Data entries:
========================
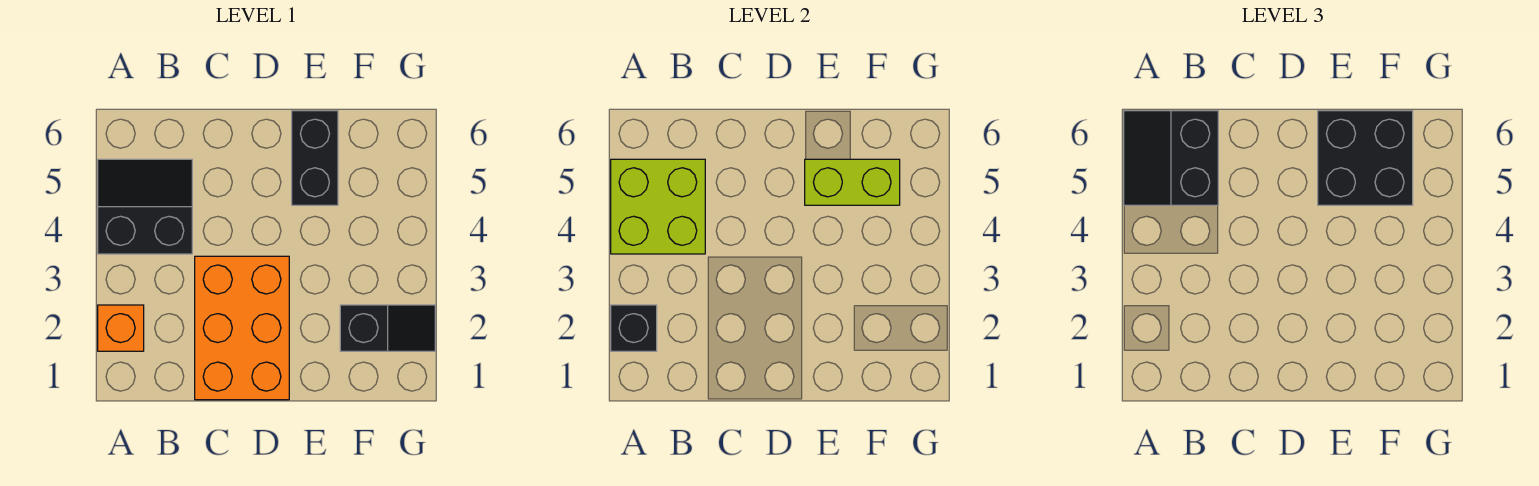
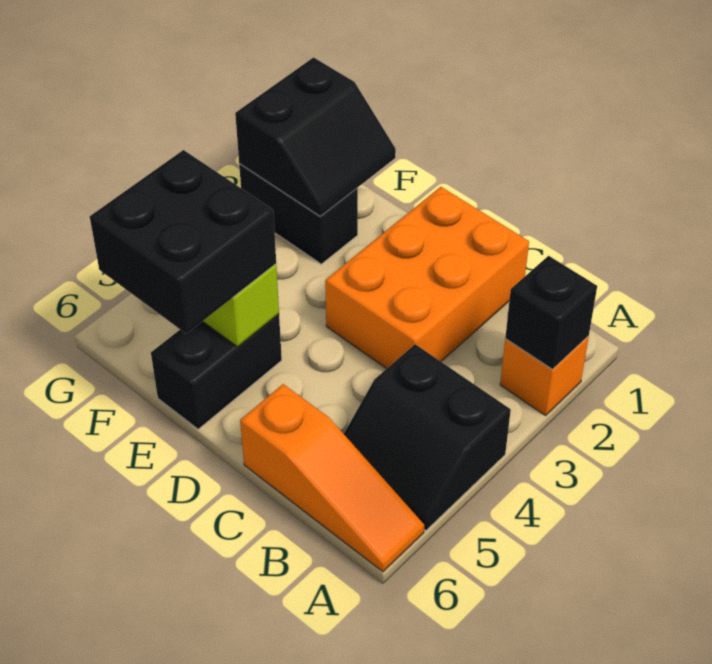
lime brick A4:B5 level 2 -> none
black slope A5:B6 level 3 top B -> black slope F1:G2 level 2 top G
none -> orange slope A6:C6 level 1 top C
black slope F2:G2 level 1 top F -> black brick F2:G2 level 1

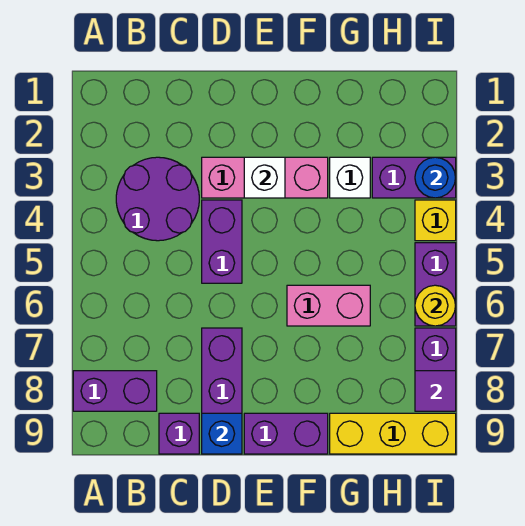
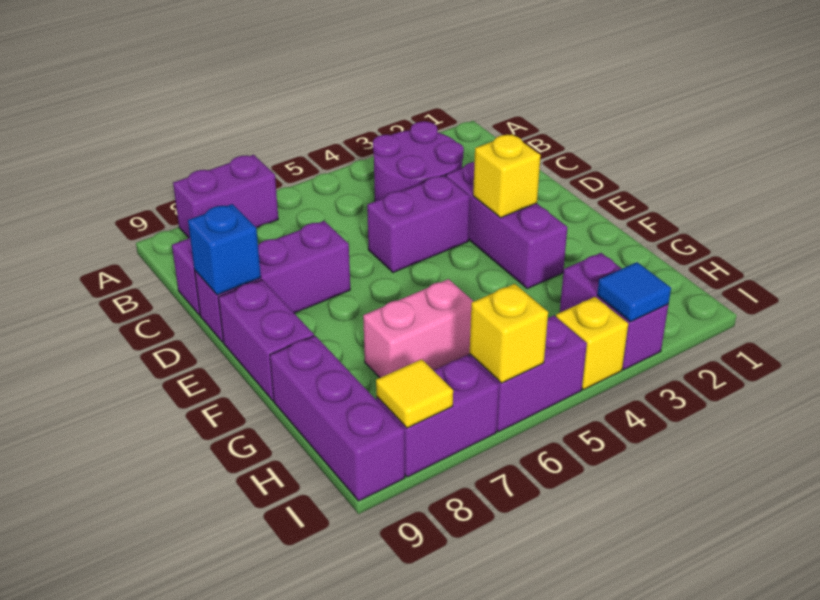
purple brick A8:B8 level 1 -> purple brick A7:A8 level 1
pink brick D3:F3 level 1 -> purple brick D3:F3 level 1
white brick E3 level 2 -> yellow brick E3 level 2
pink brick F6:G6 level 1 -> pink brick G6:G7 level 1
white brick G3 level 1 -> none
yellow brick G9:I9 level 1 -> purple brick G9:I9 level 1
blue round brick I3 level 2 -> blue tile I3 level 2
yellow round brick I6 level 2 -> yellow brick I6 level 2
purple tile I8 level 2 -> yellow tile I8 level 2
========================
• _ASSIGNMENT_
Pictures stay out; the data above is to be returned exactly.

• _RESPONSE BELOW_
lime brick A4:B5 level 2 -> none
black slope A5:B6 level 3 top B -> black slope F1:G2 level 2 top G
none -> orange slope A6:C6 level 1 top C
black slope F2:G2 level 1 top F -> black brick F2:G2 level 1

purple brick A8:B8 level 1 -> purple brick A7:A8 level 1
pink brick D3:F3 level 1 -> purple brick D3:F3 level 1
white brick E3 level 2 -> yellow brick E3 level 2
pink brick F6:G6 level 1 -> pink brick G6:G7 level 1
white brick G3 level 1 -> none
yellow brick G9:I9 level 1 -> purple brick G9:I9 level 1
blue round brick I3 level 2 -> blue tile I3 level 2
yellow round brick I6 level 2 -> yellow brick I6 level 2
purple tile I8 level 2 -> yellow tile I8 level 2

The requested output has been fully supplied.